● Work to complete
For the material below, return exactly the lines starting at the one holding "orange clock: 4 -> 2" and ending at the one holding "yellow banana: 2 -> 4", counting both as part of the range.

● Data section
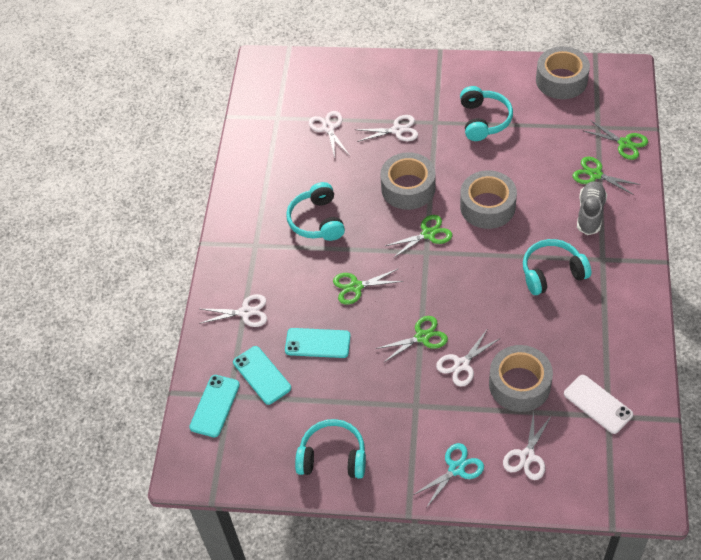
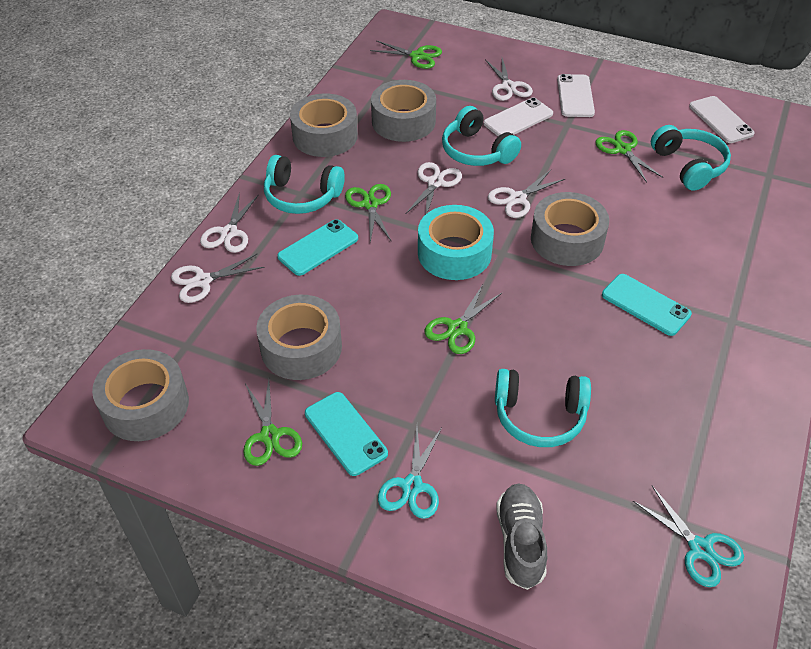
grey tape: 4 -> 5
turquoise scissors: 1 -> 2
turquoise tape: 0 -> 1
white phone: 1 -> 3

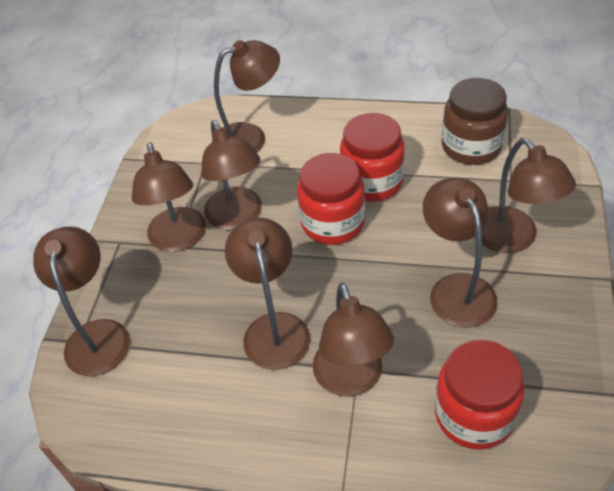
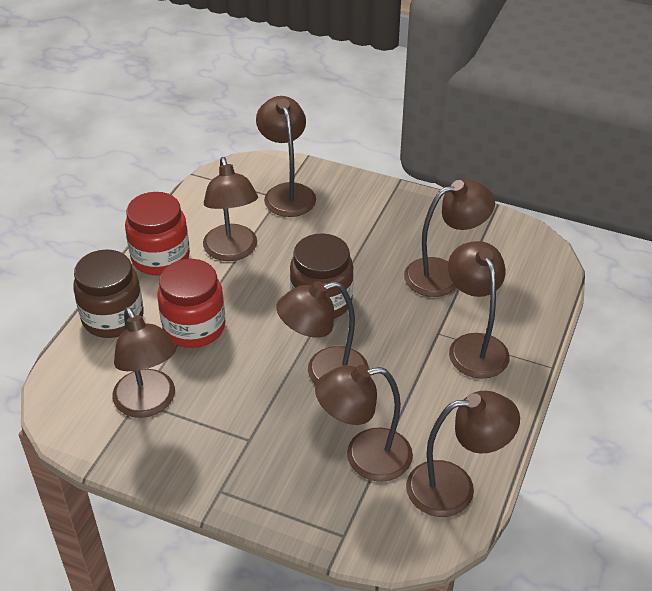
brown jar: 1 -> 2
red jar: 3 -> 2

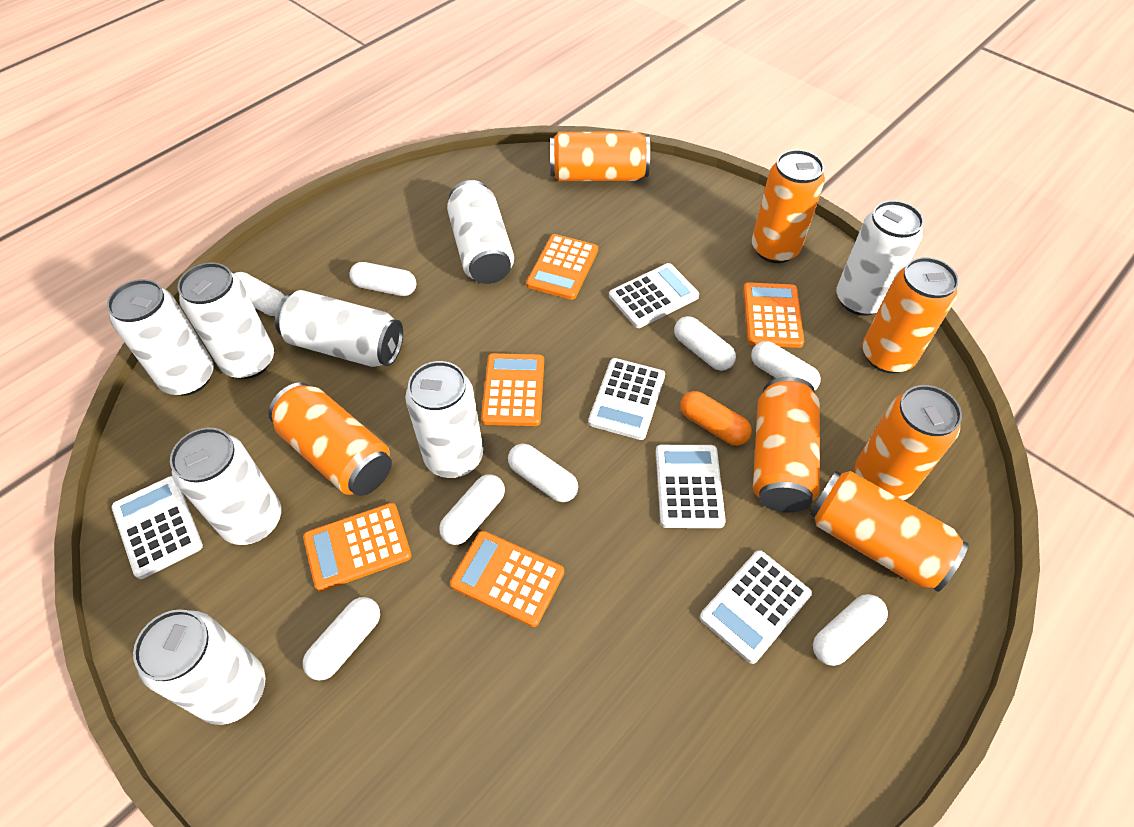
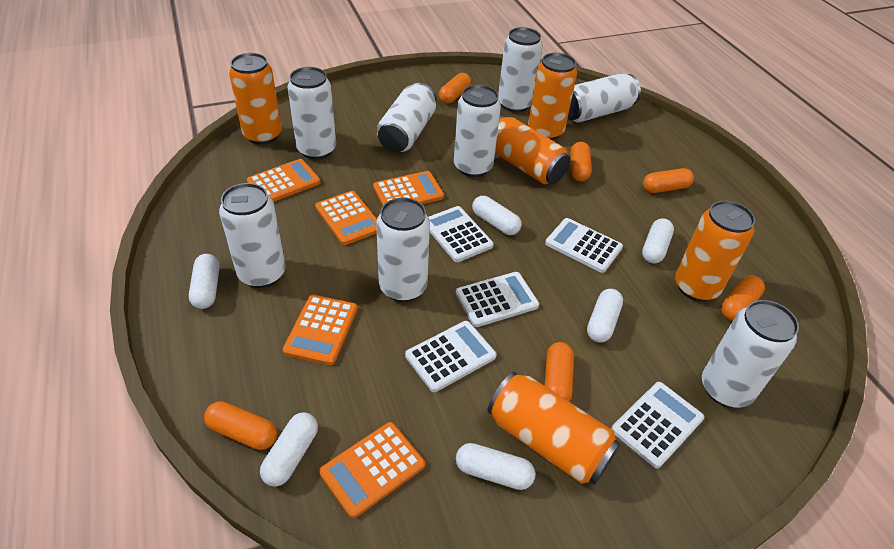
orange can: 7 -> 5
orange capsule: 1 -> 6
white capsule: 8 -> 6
* * *
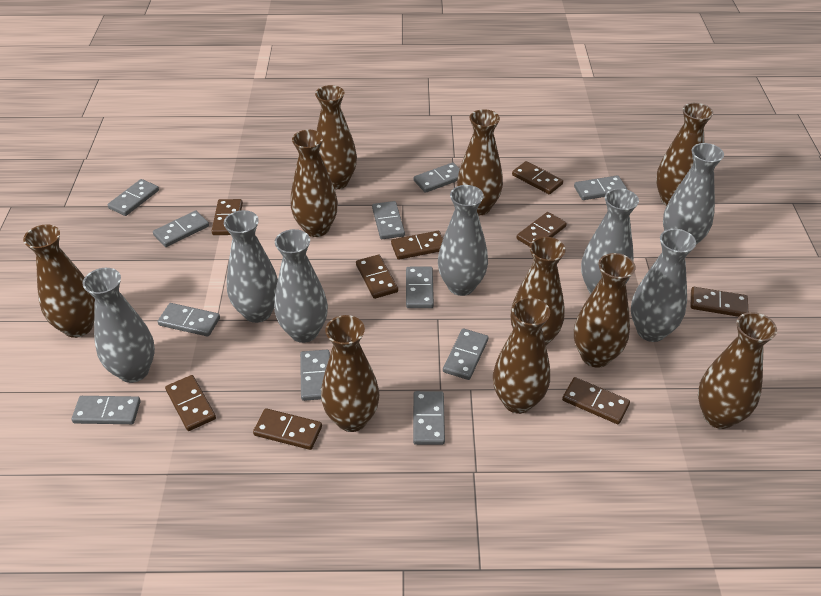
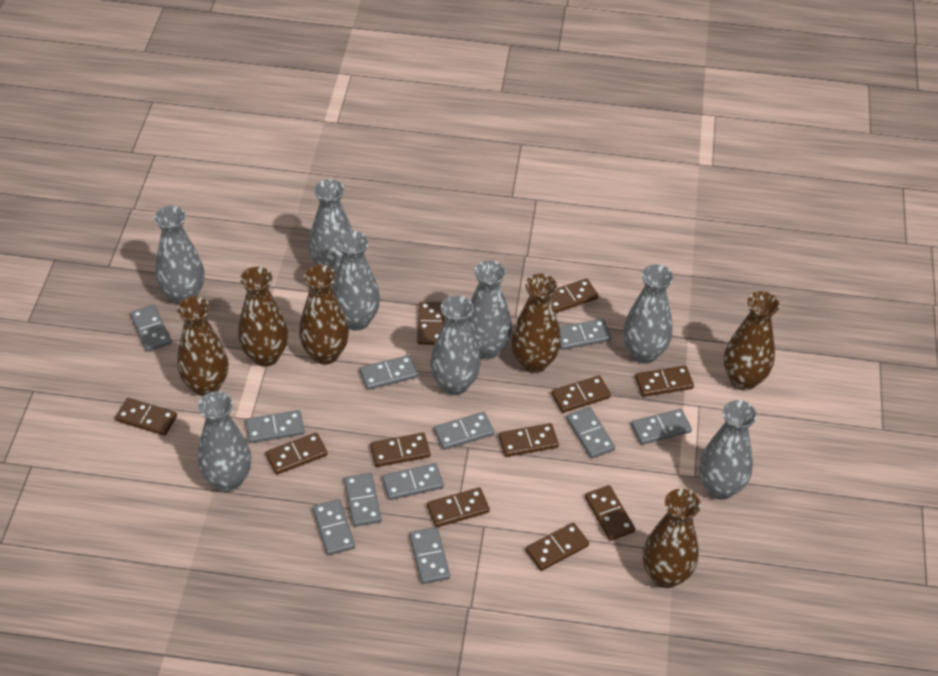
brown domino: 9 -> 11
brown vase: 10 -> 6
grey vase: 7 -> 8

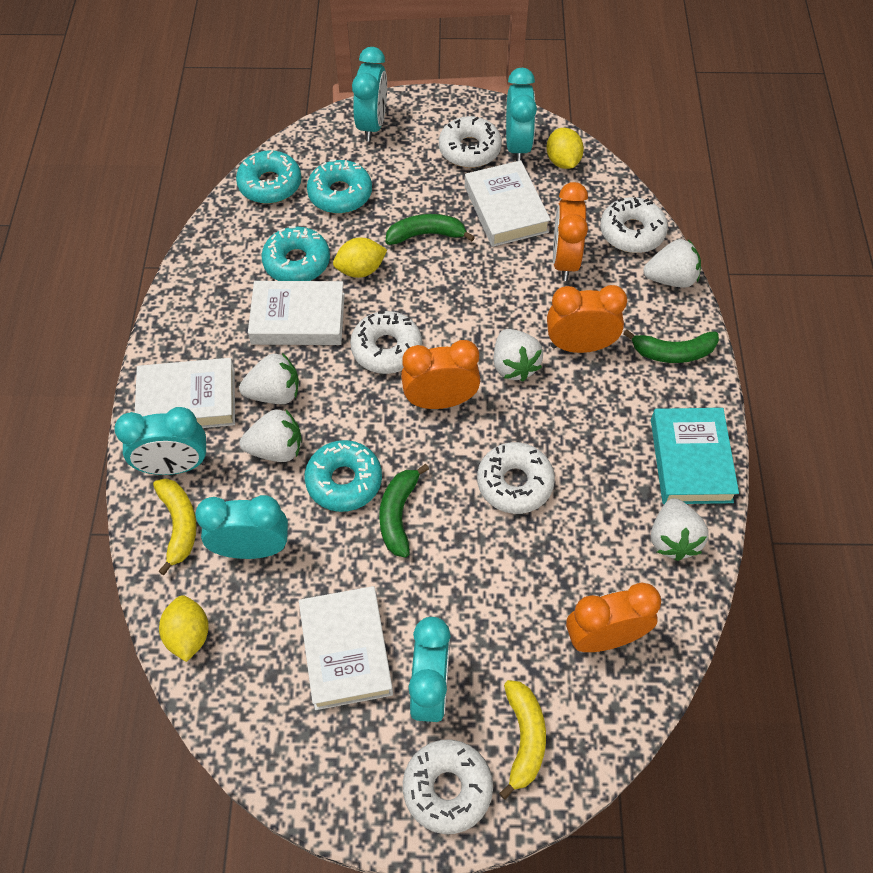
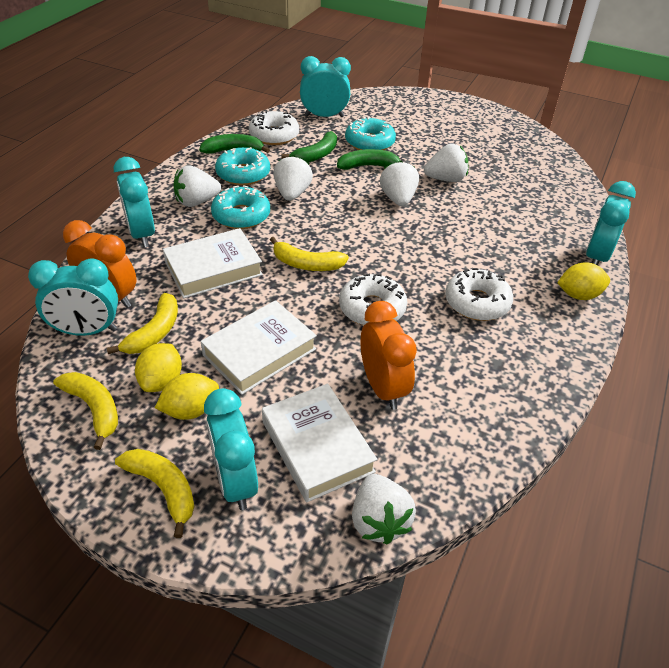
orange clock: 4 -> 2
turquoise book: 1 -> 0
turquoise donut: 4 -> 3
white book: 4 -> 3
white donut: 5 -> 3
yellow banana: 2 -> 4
--
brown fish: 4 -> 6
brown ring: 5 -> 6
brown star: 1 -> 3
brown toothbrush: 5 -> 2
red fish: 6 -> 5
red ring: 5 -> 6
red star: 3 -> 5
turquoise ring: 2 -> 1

● Written response
orange clock: 4 -> 2
turquoise book: 1 -> 0
turquoise donut: 4 -> 3
white book: 4 -> 3
white donut: 5 -> 3
yellow banana: 2 -> 4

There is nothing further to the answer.